[TASK PROMPT] Copy each line of the records below that mentions the word "none".

[DATASET]

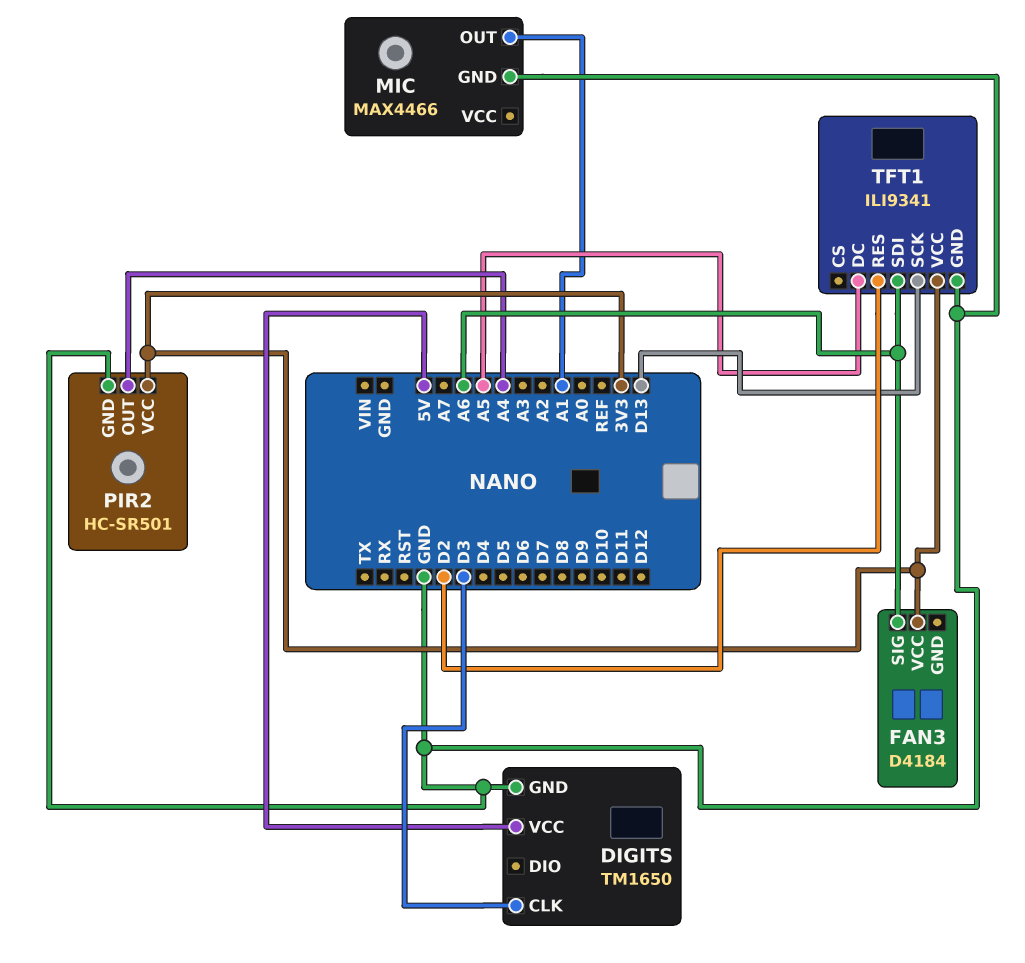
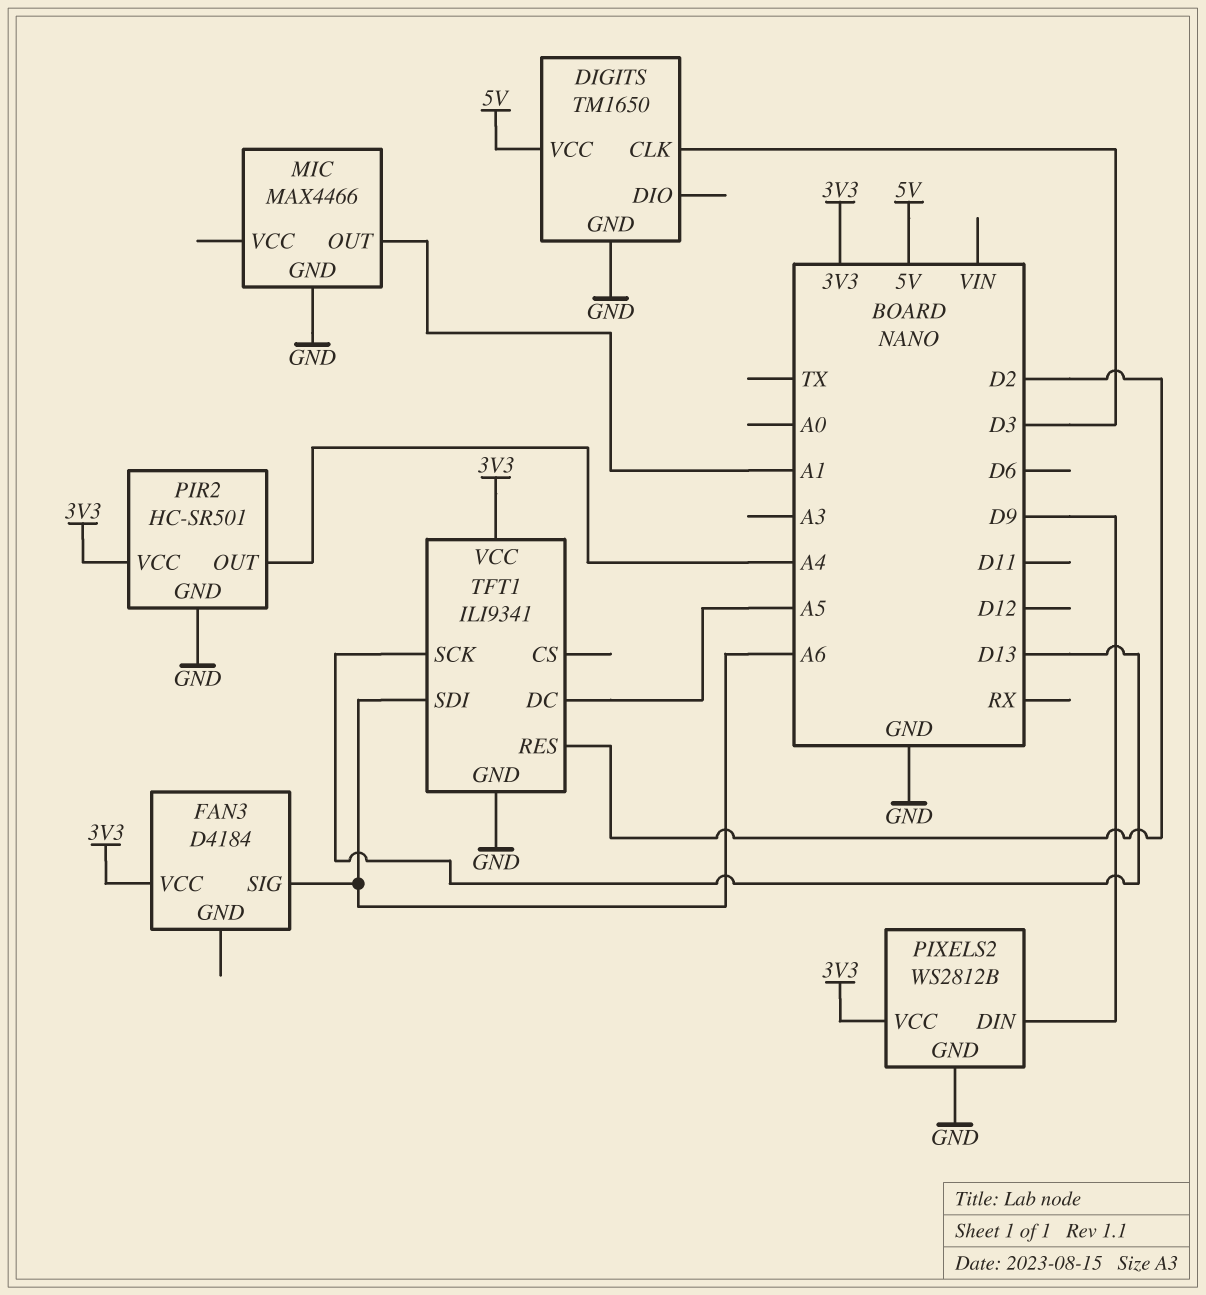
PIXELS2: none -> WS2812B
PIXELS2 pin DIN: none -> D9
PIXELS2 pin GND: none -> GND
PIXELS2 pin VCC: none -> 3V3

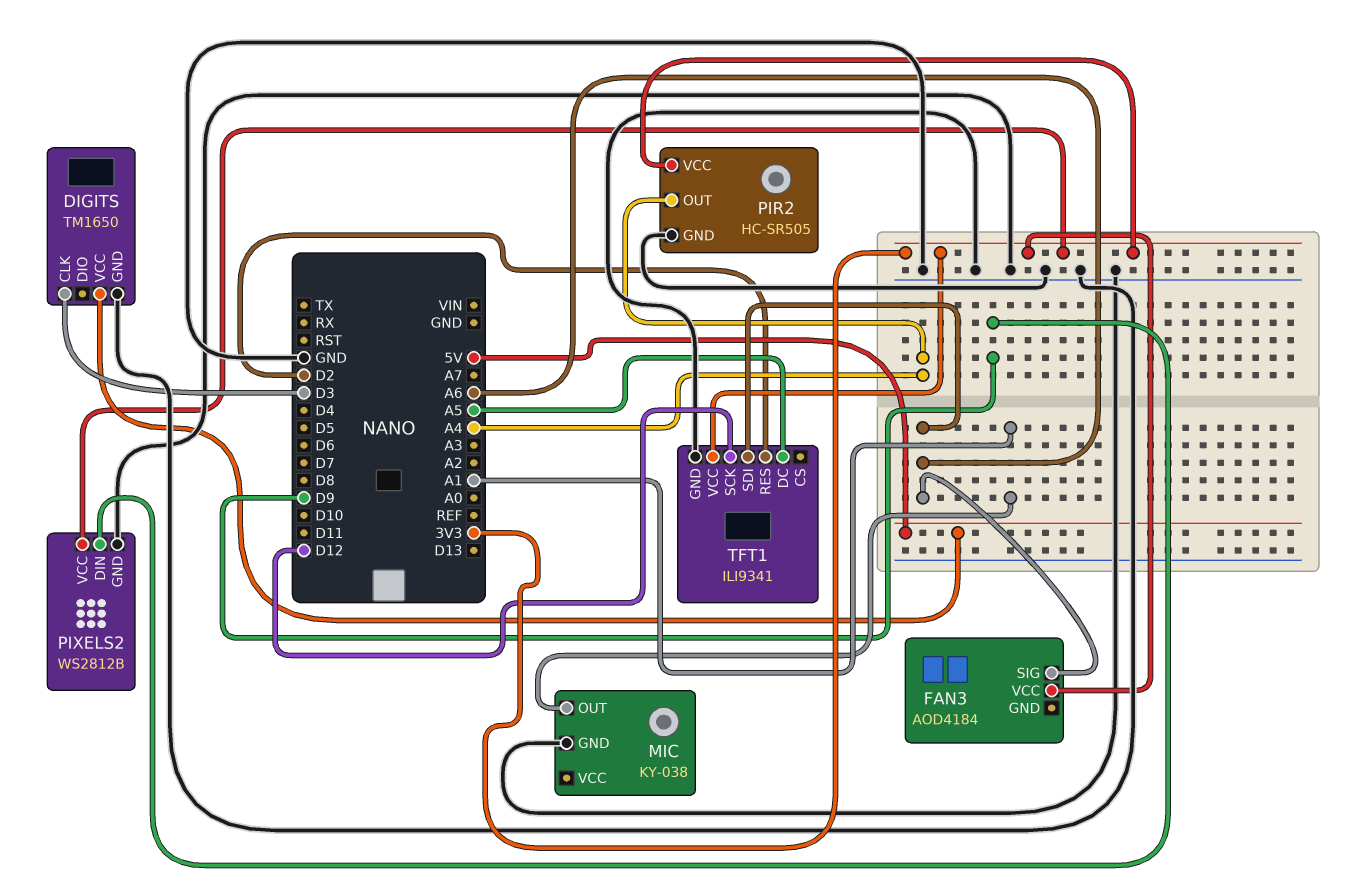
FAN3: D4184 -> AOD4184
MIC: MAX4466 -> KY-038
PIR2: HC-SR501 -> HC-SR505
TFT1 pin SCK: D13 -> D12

[/DATASET]

[SOLUTION FOR THIS TASK]
PIXELS2: none -> WS2812B
PIXELS2 pin DIN: none -> D9
PIXELS2 pin GND: none -> GND
PIXELS2 pin VCC: none -> 3V3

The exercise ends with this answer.